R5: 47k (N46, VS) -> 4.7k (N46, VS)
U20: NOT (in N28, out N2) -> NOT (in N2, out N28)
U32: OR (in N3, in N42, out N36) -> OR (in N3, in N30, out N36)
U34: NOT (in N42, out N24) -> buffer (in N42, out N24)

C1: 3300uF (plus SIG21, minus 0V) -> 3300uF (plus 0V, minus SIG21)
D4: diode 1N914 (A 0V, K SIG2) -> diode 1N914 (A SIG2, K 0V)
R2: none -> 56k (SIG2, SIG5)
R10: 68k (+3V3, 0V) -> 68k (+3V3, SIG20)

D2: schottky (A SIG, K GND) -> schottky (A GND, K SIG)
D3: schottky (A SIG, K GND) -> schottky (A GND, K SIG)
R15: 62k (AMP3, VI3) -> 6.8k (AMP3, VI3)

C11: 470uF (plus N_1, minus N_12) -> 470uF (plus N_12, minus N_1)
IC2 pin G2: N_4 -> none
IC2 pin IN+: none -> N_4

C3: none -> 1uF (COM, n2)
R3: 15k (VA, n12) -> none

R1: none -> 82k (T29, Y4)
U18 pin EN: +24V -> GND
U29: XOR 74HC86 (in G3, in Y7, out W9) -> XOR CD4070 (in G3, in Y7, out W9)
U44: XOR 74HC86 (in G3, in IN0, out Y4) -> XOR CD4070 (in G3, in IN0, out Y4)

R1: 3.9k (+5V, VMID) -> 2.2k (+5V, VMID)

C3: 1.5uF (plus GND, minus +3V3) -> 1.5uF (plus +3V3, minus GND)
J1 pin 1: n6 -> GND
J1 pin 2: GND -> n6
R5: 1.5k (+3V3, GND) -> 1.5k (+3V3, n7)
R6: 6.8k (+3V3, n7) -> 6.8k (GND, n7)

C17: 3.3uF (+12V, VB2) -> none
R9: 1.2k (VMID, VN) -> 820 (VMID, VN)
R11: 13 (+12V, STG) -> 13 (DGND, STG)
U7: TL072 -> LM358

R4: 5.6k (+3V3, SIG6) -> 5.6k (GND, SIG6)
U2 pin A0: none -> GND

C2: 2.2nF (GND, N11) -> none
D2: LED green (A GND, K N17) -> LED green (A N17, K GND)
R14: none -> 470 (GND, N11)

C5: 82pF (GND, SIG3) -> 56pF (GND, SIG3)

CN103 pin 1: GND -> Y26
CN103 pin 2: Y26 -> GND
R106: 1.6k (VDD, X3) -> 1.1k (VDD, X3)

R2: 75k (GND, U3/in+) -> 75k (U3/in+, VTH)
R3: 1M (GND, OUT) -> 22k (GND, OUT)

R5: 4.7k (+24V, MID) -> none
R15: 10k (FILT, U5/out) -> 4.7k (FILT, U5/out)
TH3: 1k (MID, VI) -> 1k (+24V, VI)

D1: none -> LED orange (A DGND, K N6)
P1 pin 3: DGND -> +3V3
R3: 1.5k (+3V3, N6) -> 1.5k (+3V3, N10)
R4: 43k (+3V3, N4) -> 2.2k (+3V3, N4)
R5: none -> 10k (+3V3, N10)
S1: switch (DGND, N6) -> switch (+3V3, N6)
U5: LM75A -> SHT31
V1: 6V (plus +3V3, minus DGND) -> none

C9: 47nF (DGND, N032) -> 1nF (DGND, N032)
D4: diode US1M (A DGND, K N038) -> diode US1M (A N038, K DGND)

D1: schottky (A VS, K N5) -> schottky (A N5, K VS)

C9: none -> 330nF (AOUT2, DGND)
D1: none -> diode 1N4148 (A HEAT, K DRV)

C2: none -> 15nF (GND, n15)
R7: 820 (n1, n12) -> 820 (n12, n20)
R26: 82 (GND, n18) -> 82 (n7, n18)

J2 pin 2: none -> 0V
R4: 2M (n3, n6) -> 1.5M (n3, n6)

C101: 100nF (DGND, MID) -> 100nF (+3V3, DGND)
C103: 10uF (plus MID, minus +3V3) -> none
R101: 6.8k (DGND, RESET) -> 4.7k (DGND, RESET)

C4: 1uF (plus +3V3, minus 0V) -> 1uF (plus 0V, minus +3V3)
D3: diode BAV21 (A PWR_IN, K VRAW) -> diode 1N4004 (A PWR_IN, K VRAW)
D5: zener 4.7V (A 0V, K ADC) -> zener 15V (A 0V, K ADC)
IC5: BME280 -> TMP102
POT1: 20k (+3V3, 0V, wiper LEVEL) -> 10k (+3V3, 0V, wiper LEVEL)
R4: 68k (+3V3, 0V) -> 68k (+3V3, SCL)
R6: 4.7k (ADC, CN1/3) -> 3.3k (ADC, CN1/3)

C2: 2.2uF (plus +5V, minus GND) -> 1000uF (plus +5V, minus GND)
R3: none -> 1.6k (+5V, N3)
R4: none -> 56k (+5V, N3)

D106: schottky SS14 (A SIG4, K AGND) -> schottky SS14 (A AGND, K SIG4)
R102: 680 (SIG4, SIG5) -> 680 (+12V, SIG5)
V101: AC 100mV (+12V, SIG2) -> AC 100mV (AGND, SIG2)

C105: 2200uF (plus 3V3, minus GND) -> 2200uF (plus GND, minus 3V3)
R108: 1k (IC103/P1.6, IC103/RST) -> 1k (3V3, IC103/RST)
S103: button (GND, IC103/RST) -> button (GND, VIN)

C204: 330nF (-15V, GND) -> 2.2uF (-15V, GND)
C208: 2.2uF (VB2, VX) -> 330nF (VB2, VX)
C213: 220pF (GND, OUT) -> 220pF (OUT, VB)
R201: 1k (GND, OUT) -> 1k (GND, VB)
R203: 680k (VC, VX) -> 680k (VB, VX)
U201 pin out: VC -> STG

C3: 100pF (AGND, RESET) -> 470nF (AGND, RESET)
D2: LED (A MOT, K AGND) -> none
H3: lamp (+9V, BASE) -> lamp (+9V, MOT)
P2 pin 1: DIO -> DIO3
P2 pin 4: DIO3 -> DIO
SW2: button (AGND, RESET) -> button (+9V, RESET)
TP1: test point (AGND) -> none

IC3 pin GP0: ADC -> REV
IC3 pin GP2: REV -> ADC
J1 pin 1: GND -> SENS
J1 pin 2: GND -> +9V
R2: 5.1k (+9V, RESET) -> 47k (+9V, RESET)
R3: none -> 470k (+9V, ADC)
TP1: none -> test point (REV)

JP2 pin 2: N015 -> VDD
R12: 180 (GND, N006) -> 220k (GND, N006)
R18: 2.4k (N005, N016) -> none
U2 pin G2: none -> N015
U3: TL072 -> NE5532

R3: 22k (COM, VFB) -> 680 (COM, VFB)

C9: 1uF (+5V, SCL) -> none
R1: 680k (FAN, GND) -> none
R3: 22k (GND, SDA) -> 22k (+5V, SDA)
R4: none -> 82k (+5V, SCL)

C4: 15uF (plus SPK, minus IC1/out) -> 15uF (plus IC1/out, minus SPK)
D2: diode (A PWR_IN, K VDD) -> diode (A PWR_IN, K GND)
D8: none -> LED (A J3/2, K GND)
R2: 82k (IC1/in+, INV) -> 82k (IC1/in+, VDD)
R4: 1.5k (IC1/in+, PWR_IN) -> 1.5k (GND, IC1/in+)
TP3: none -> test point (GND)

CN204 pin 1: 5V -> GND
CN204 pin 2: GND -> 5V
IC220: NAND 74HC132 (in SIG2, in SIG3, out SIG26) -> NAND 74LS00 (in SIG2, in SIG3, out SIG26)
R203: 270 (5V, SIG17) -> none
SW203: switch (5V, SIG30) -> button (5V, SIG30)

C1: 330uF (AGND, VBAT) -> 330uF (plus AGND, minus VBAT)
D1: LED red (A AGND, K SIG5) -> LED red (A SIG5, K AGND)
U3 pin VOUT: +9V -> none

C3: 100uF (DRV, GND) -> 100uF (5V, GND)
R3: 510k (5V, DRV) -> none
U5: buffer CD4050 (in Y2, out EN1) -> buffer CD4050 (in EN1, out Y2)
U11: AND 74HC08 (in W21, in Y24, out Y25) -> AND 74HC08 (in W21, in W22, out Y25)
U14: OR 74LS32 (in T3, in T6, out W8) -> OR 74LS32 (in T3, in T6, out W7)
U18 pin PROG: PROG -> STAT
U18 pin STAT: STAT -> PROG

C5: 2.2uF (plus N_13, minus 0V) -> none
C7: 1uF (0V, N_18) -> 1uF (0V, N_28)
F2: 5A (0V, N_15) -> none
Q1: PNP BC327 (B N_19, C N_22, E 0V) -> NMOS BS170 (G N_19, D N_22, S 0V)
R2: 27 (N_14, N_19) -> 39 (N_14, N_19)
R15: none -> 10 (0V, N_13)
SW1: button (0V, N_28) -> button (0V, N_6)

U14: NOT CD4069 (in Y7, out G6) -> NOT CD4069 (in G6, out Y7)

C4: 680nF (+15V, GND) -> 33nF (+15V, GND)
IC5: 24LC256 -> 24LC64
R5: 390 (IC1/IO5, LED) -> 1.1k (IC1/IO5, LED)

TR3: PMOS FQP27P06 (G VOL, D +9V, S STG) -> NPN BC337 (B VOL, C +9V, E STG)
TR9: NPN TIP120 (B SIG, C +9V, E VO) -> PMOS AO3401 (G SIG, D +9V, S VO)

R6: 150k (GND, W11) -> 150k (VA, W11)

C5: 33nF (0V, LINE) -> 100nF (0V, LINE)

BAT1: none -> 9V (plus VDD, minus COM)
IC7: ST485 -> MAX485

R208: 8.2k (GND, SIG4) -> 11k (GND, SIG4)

######

> _WHAT NEEDS TO BE DONE_:
Scan the lines above for "C103: 10uF (plus MID, minus +3V3) -> none" and for "IC5: BME280 -> TMP102". Repeat exactly the line holding each of them and every line in between.

> _ANSWER FOR THIS EXERCISE_:
C103: 10uF (plus MID, minus +3V3) -> none
R101: 6.8k (DGND, RESET) -> 4.7k (DGND, RESET)

C4: 1uF (plus +3V3, minus 0V) -> 1uF (plus 0V, minus +3V3)
D3: diode BAV21 (A PWR_IN, K VRAW) -> diode 1N4004 (A PWR_IN, K VRAW)
D5: zener 4.7V (A 0V, K ADC) -> zener 15V (A 0V, K ADC)
IC5: BME280 -> TMP102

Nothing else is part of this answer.